#### [PROBLEM TO SOLVE]
The following data needs to be repeated exactly, with all images excluded.

START DATA FOR THIS TASK

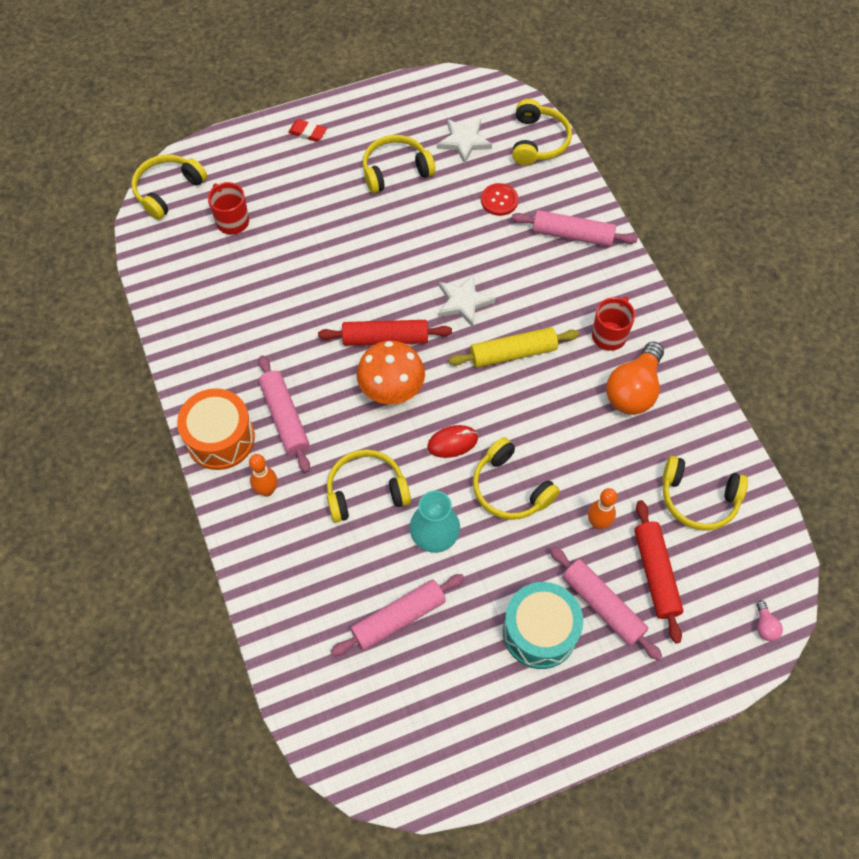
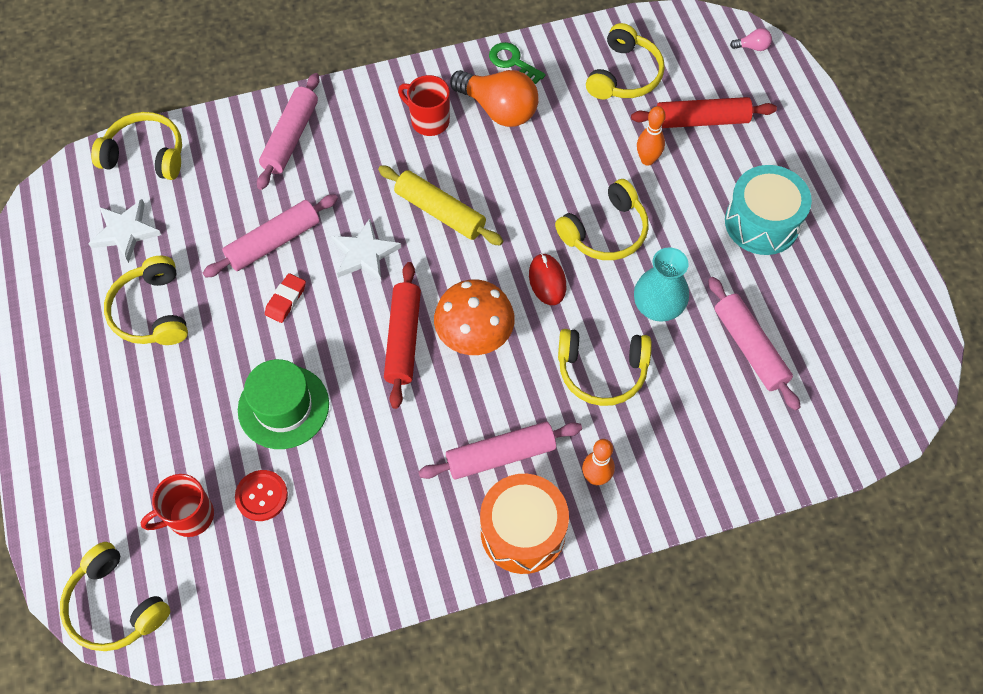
camera: 85 degrees left, 0 degrees up
(307, 133) = (59, 415): red eraser -> red eraser (286, 300)
(320, 265) = (283, 407): none -> green hat
(366, 491) = (602, 371): yellow headphones -> yellow headphones turned 75 degrees counterclockwise
(499, 200) = (225, 203): red button -> red button (261, 496)
(513, 353) = (440, 212): yellow rolling pin -> yellow rolling pin turned 45 degrees counterclockwise
(602, 606) = (734, 167): pink rolling pin -> pink rolling pin (273, 242)
(692, 398) = (513, 62): none -> green key

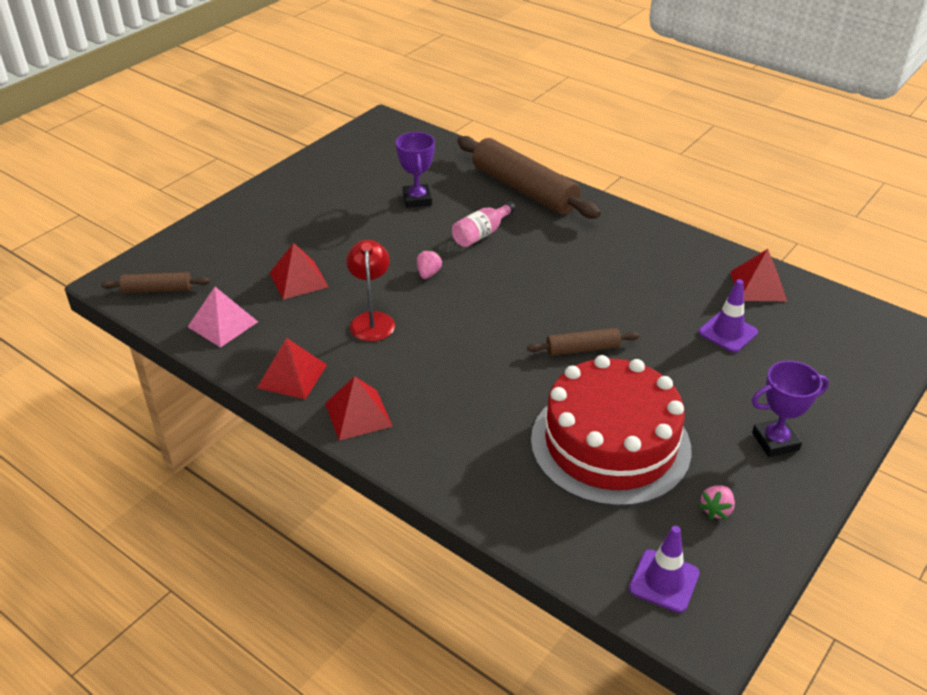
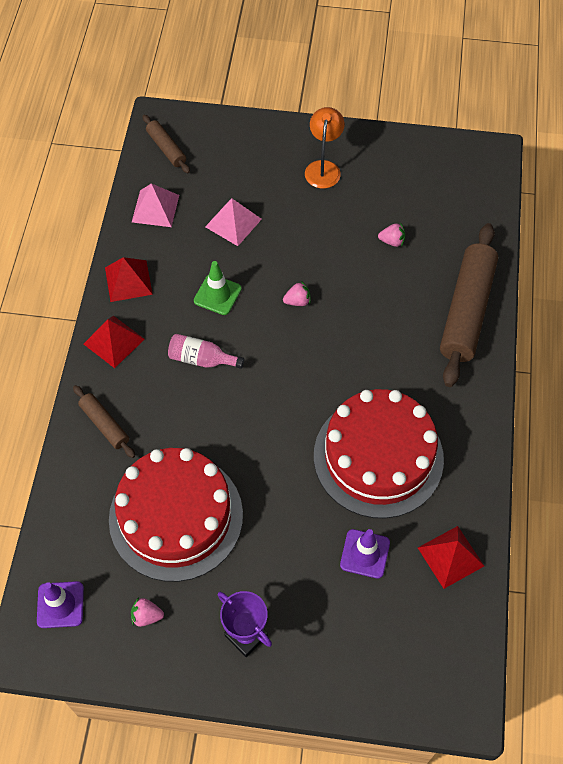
camera: 60 degrees right, 20 degrees up
(298, 206) = (323, 168): none -> orange lamp
(298, 279) = (233, 223): red pyramid -> pink pyramid
(372, 320) = (217, 295): red lamp -> green traffic cone
(417, 199) = (392, 241): purple trophy -> pink strawberry
(481, 234) = (376, 311): pink bottle -> pink bottle (202, 359)
(582, 349) = (273, 452): brown rolling pin -> brown rolling pin (104, 425)
(633, 288) = (378, 457): none -> red cake

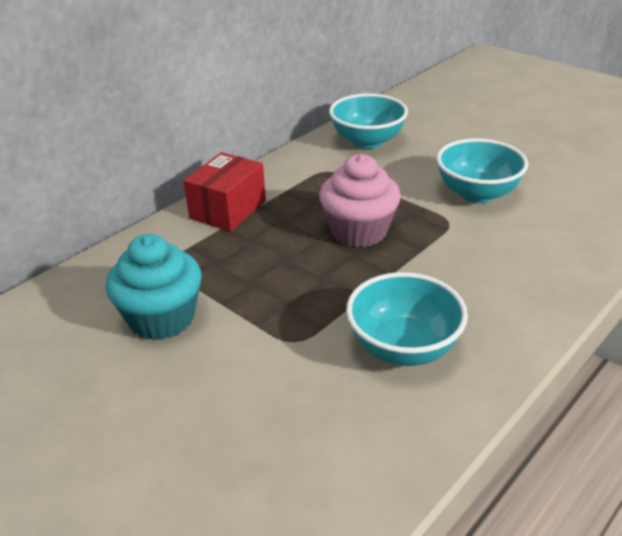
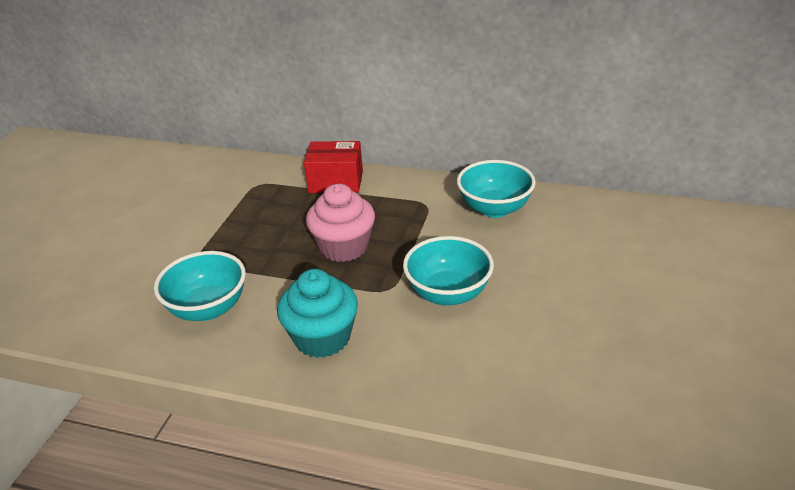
camera: 65 degrees right, 0 degrees up
(162, 318) = (200, 203): turquoise cupcake -> turquoise cupcake (322, 338)

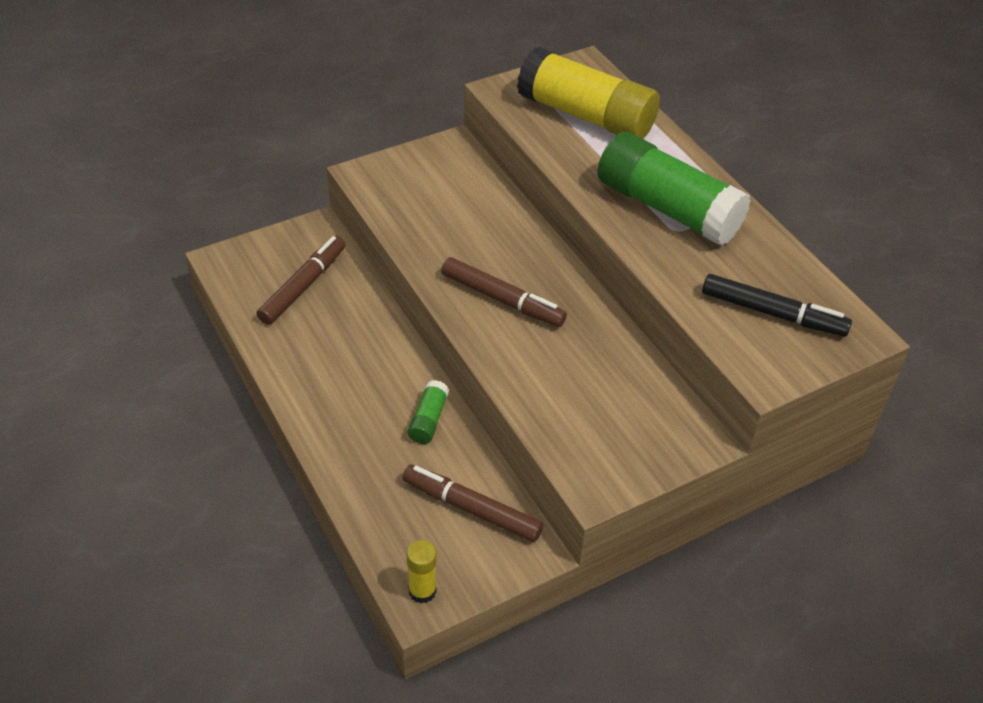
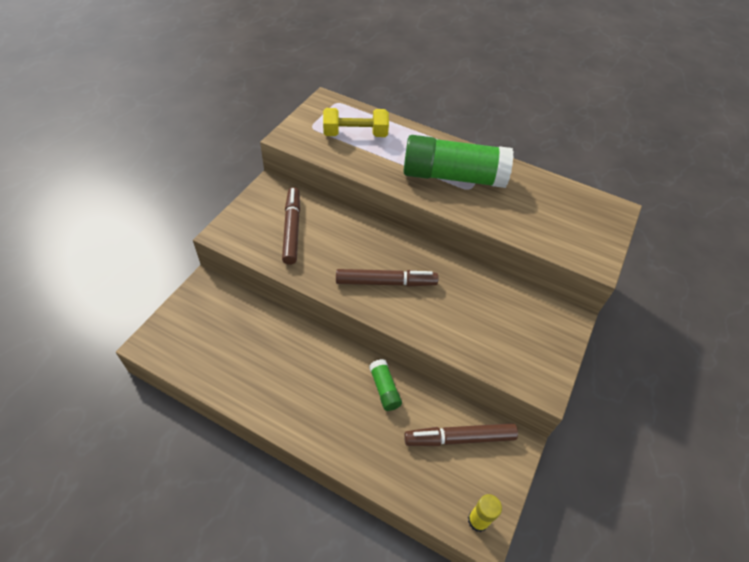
camera: 35 degrees left, 5 degrees up
(303, 286) = (226, 334): brown marker -> brown marker (292, 229)
(586, 116) = (355, 134): yellow glue stick -> yellow dumbbell
(773, 313) = (564, 218): black marker -> none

END DATA FOR THIS TASK

#### [ANSWER TO THIS PROBLEM]
camera: 85 degrees left, 0 degrees up
(307, 133) = (59, 415): red eraser -> red eraser (286, 300)
(320, 265) = (283, 407): none -> green hat
(366, 491) = (602, 371): yellow headphones -> yellow headphones turned 75 degrees counterclockwise
(499, 200) = (225, 203): red button -> red button (261, 496)
(513, 353) = (440, 212): yellow rolling pin -> yellow rolling pin turned 45 degrees counterclockwise
(602, 606) = (734, 167): pink rolling pin -> pink rolling pin (273, 242)
(692, 398) = (513, 62): none -> green key

camera: 60 degrees right, 20 degrees up
(298, 206) = (323, 168): none -> orange lamp
(298, 279) = (233, 223): red pyramid -> pink pyramid
(372, 320) = (217, 295): red lamp -> green traffic cone
(417, 199) = (392, 241): purple trophy -> pink strawberry
(481, 234) = (376, 311): pink bottle -> pink bottle (202, 359)
(582, 349) = (273, 452): brown rolling pin -> brown rolling pin (104, 425)
(633, 288) = (378, 457): none -> red cake

camera: 65 degrees right, 0 degrees up
(162, 318) = (200, 203): turquoise cupcake -> turquoise cupcake (322, 338)

camera: 35 degrees left, 5 degrees up
(303, 286) = (226, 334): brown marker -> brown marker (292, 229)
(586, 116) = (355, 134): yellow glue stick -> yellow dumbbell
(773, 313) = (564, 218): black marker -> none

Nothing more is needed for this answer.